[DIRECTION]:
Extract every line in the records that contains the string "grace", matching case exactly.
[start RECORDS FOR THIS TASK]
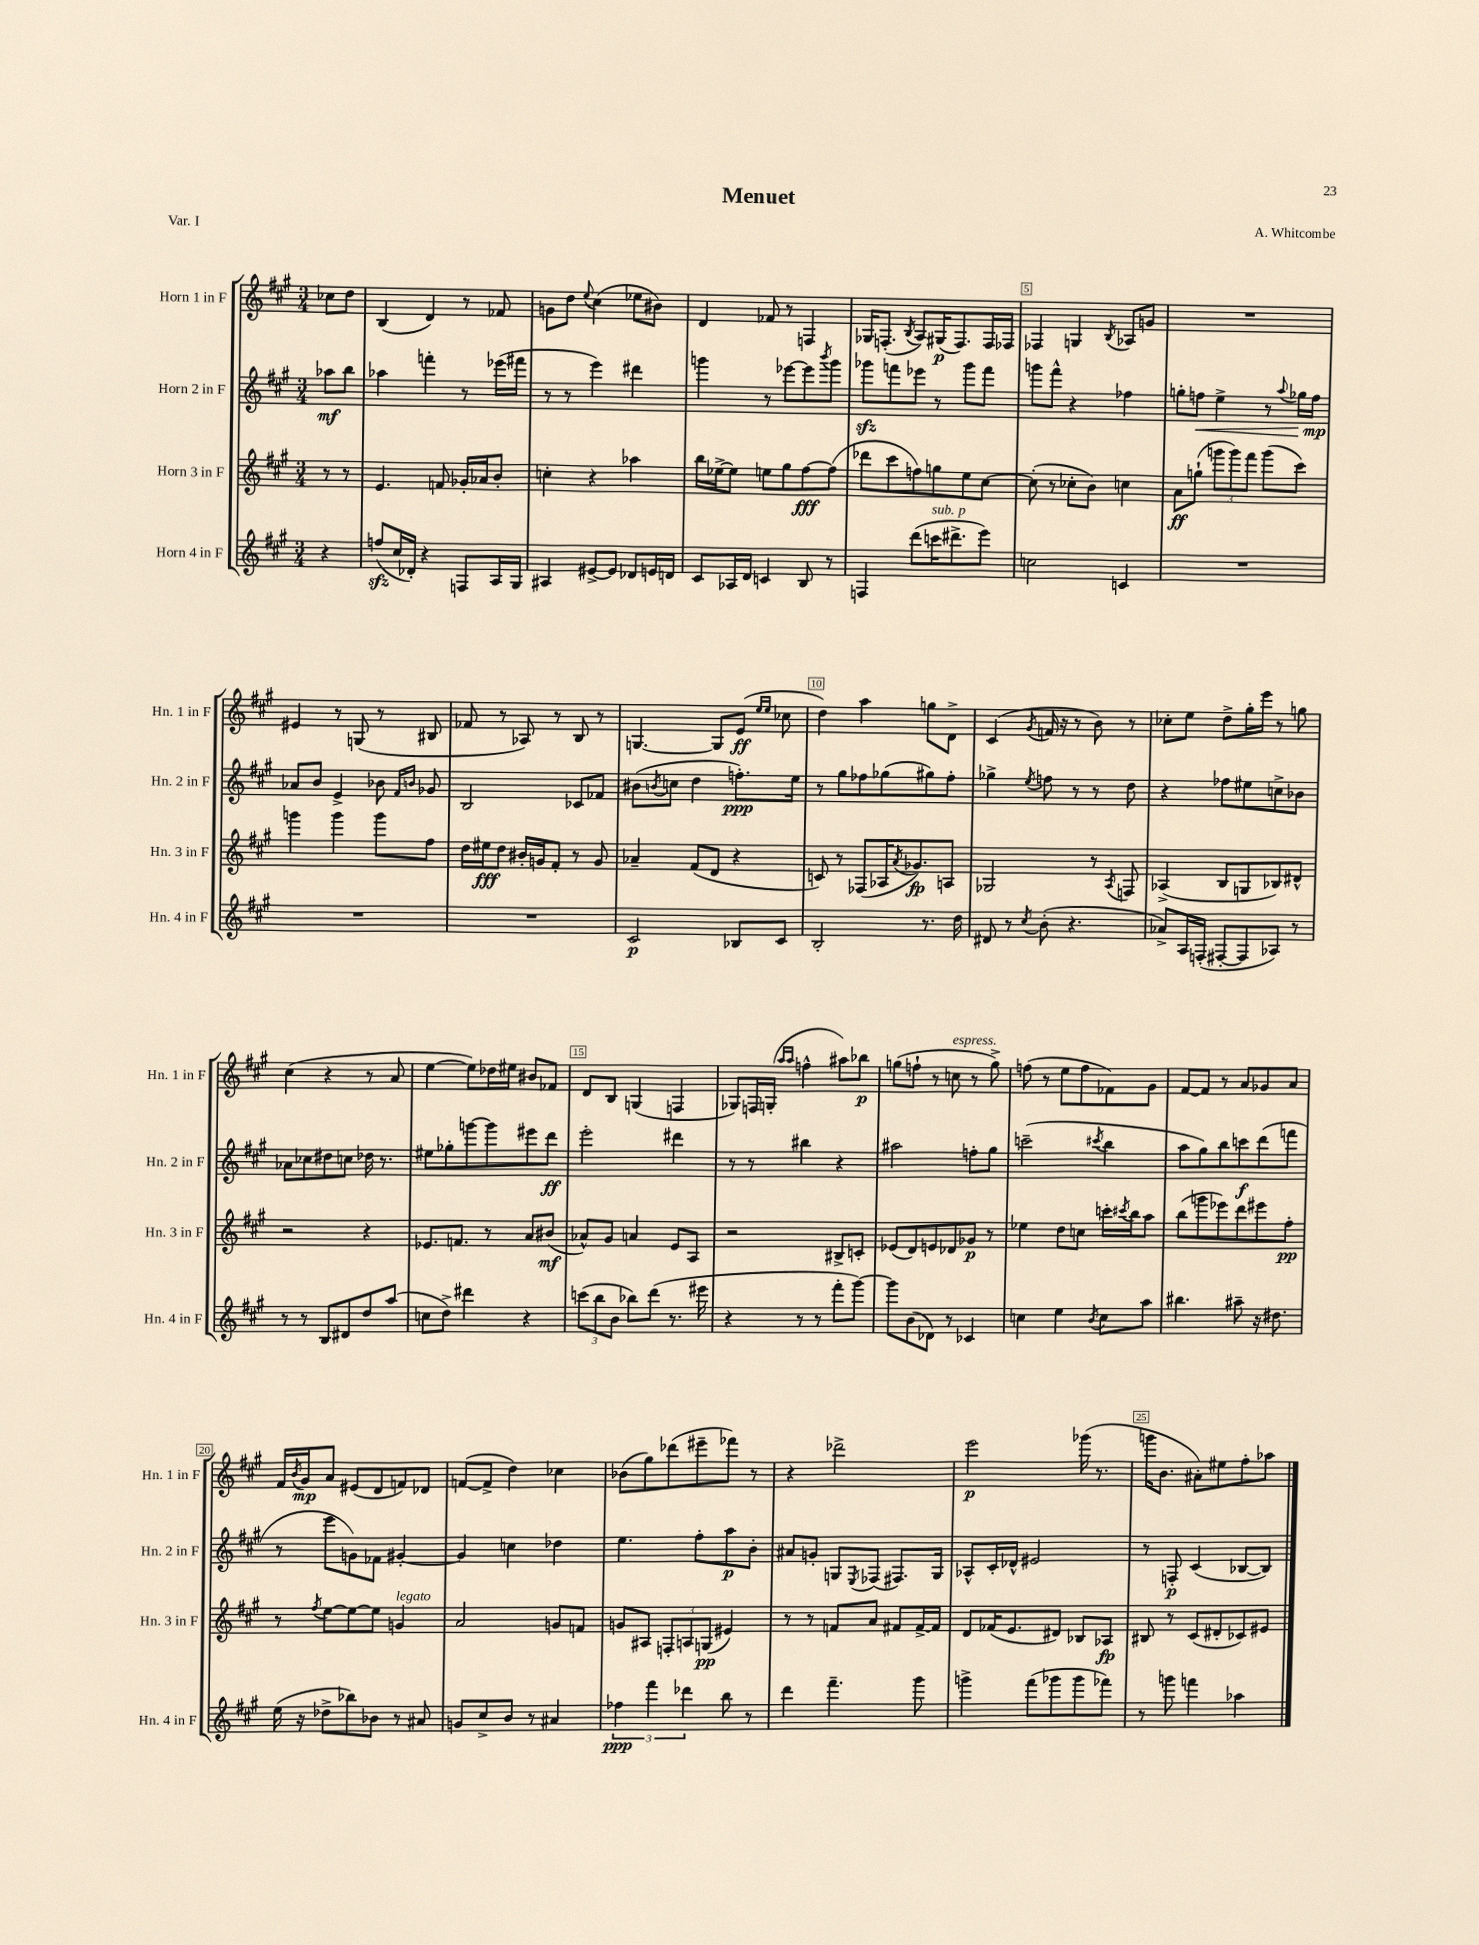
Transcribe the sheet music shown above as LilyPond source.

\header { title = "Menuet" composer = "A. Whitcombe" piece = "Var. I" }
<<
\new StaffGroup <<
\new Staff = "s0" \with { instrumentName = "Horn 1 in F" shortInstrumentName = "Hn. 1 in F" } {
    \clef treble \key a \major \numericTimeSignature \time 3/4 \partial 4
    ces''8 d''8 |
    b4( d'4) r8 fes'8 |
    g'8 d''8 \appoggiatura { e''8 } cis''4( ees''8 bis'8) |
    d'4 fes'8 r8 f4 |
    ges16 f8.-.( \acciaccatura { b8 } a8) gis16\p( f8.) f16 fes16 |
    fes4 g4 \acciaccatura { b8 } aes8 g'8 |
    R2. |
    eis'4 r8 g8( r8 bis8 |
    fes'8 r8 aes8) r8 b8 r8 |
    g4.~ g8 e'8\ff( \grace { e''16 e''16 } ces''8 |
    d''4) a''4 g''8 d'8-> |
    cis'4( \acciaccatura { gis'8 } f'16 r16 r8 b'8) r8 |
    ces''8-. e''8 d''8-> gis''16-. e'''16 r8 g''8 |
    cis''4( r4 r8 a'8 |
    e''4~ e''8) des''16 eis''16 bis'8 fes'8 |
    d'8 b8 g4( f4 |
    ges8) f16 g16-.( \grace { a''16 a''16 } f''4-^ ais''8) bes''8\p |
    g''8( f''8-! r8 c''8^\markup { \italic "espress." } r8 g''8->) |
    f''8( r8 e''8 f''8 fes'8) gis'8 |
    fis'8~ fis'8 r8 a'8 ges'8 a'8 |
    fis'16 \acciaccatura { b'8 } gis'16\mp a'8 eis'8( d'8 f'8) des'8 |
    f'8~( f'8-> d''4) ces''4 |
    bes'8( gis''8) des'''8( eis'''8-- fes'''8) r8 |
    r4 des'''2-> |
    e'''2\p ges'''16( r8. |
    g'''16 b'8. ais'8-.) eis''8 fis''8-. aes''8 \bar "|." |
}
\new Staff = "s1" \with { instrumentName = "Horn 2 in F" shortInstrumentName = "Hn. 2 in F" } {
    \clef treble \key a \major \numericTimeSignature \time 3/4 \partial 4
    aes''8\mf b''8 |
    aes''4 f'''4-. r8 ees'''16( fis'''16 |
    r8 r8 e'''4) dis'''4 |
    g'''4 r8 ees'''8~ ees'''8 \acciaccatura { b'''8 } g'''8 |
    ges'''8\sfz f'''8 ees'''8 r8 ges'''8 f'''8 |
    g'''8 fis'''8-^ r4 fes''4 |
    g''8-. f''8\< e''4-> r8 \appoggiatura { a''8 } ges''16 f''16\mp\! |
    aes'8 b'8 e'4-> bes'8 \grace { fis'16 b'16 } ges'8 |
    b2 ces'8 fes'8 |
    bis'8( \acciaccatura { b'8 } c''8 d''4 f''8.-.\ppp) e''16 |
    r8 gis''8 fes''8 ges''8( gis''8) fes''8-. |
    ges''4-> \acciaccatura { e''8 } f''8 r8 r8 d''8 |
    r4 fes''8 eis''8 c''8-> bes'8 |
    aes'8 ces''8 dis''8 c''8 des''16 r8. |
    eis''8 ges''8-. g'''8~ g'''8 eis'''8 d'''8\ff |
    e'''2-. dis'''4 |
    r8 r8 bis''4 r4 |
    ais''2 f''8-. gis''8 |
    c'''2--( \acciaccatura { cis'''8 } b''4 |
    a''8 gis''8) b''8 c'''8\f d'''8( f'''8 |
    r8 e'''8 g'8) fes'8 gis'4~-. |
    gis'4 c''4 des''4 |
    e''4. fis''8-. a''8\p b'8-. |
    ais'8 g'8-. g8 \acciaccatura { e8 } fes8( fis8.) g16 |
    aes8-^ cis'16-. des'16-^ eis'2 |
    r8 f8-.\p cis'4( bes8~ bes8) \bar "|." |
}
\new Staff = "s2" \with { instrumentName = "Horn 3 in F" shortInstrumentName = "Hn. 3 in F" } {
    \clef treble \key a \major \numericTimeSignature \time 3/4 \partial 4
    r8 r8 |
    e'4. f'8 ges'16-. aes'16 b'8-. |
    c''4-. r4 aes''4 |
    b''16 ees''16~-> ees''8 e''8 gis''8 fis''8~\fff fis''8( |
    des'''8 cis'''8 f''8) g''8 e''8 cis''8~ |
    cis''8-.( r8 ces''8-. b'8) c''4 |
    a'8\ff g''8-!( \tuplet 3/2 { g'''8 g'''8) fis'''8 } g'''8( cis'''8) |
    g'''4 g'''4 g'''8 fis''8 |
    d''16 eis''16\fff d''8 bis'16-. g'16 fis'8-. r8 g'8 |
    aes'4-- fis'8( d'8 r4 |
    c'8) r8 fes8( aes16 \acciaccatura { a'8 } ges'8.\fp) a8 |
    ges2 r8 \acciaccatura { a8 } f8 |
    aes4->( b8 g8 bes8) dis'8-^ |
    r2 r4 |
    ees'8. f'8. r8 a'8 bis'8\mf( |
    aes'8-^) gis'8 a'4 e'8 a8 |
    r2 bis8-> c'8-. |
    ees'8( d'8) e'8 des'8 ges'8\p r8 |
    ees''4 d''8 c''8 c'''16-. \acciaccatura { cis'''8 } b''16 a''8 |
    b''8( g'''8 ees'''8) d'''8 eis'''8 fis''8-.\pp |
    r8 \acciaccatura { fis''8 } e''8~ e''8~ e''8 g'4^\markup { \italic "legato" } |
    a'2 g'8 f'8 |
    g'8 ais8 \tuplet 3/2 { f8-. a8 g8\pp( } eis'4) |
    r8 r8 f'8 a'8 fis'8 fis'16~-> fis'16 |
    d'8 fes'16( e'8. dis'8) bes8 aes8\fp |
    bis8 r8 cis'8( dis'8-. ces'8) eis'8 \bar "|." |
}
\new Staff = "s3" \with { instrumentName = "Horn 4 in F" shortInstrumentName = "Hn. 4 in F" } {
    \clef treble \key a \major \numericTimeSignature \time 3/4 \partial 4
    r4 |
    f''8\sfz( cis''16 des'16-.) r4 f8 a16 gis16 |
    ais4 eis'8~-> eis'8 des'8 e'16 d'16 |
    cis'8 aes16 d'16 c'4 b8 r8 |
    f4 d'''8( c'''16^\markup { \italic "sub. p" } dis'''8.-> e'''8) |
    c''2 c'4 |
    R2. |
    R2. |
    R2. |
    cis'2\p bes8 cis'8 |
    b2-. r8. d''16 |
    dis'8 r8 \acciaccatura { cis''8 } b'8-.( r4. |
    aes'8->) a16 f16-.( fis8~-. fis8 aes8) r8 |
    r8 r8 b8 dis'8 d''8 a''8( |
    c''8 d''8->) dis'''4 r4 |
    \tuplet 3/2 { c'''8( b''8 b'8 } bes''8) d'''8( r8. eis'''16 |
    r4 r8 r8 fis'''8-. gis'''8~) |
    gis'''8 b'8( des'8) r8 ces'4 |
    c''4 e''4 \acciaccatura { b'8 } c''8 a''8 |
    bis''4. ais''8-- r16 dis''8. |
    e''16( r16 des''8-> bes''8) bes'8 r8 ais'8 |
    g'8 cis''8-> b'8 r8 ais'4 |
    \tuplet 3/2 { fes''4\ppp fis'''4 des'''4 } b''8 r8 |
    d'''4 fis'''4.-- gis'''8 |
    g'''4-> fis'''8( ges'''8 ges'''8 fes'''8) |
    r8 g'''8 f'''4 aes''4 \bar "|." |
}
>>
>>
\layout { \context { \Score \override BarNumber.break-visibility = ##(#f #t #t) barNumberVisibility = #(every-nth-bar-number-visible 5) \override BarNumber.stencil = #(make-stencil-boxer 0.1 0.3 ly:text-interface::print) } }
[end RECORDS FOR THIS TASK]
[SOLUTION TO THE EXERCISE]:
    g4.~ g8 e'8\ff( \grace { e''16 e''16 } ces''8 |
    ges8) f16 g16-.( \grace { a''16 a''16 } f''4-^ ais''8) bes''8\p |
    aes'8 b'8 e'4-> bes'8 \grace { fis'16 b'16 } ges'8 |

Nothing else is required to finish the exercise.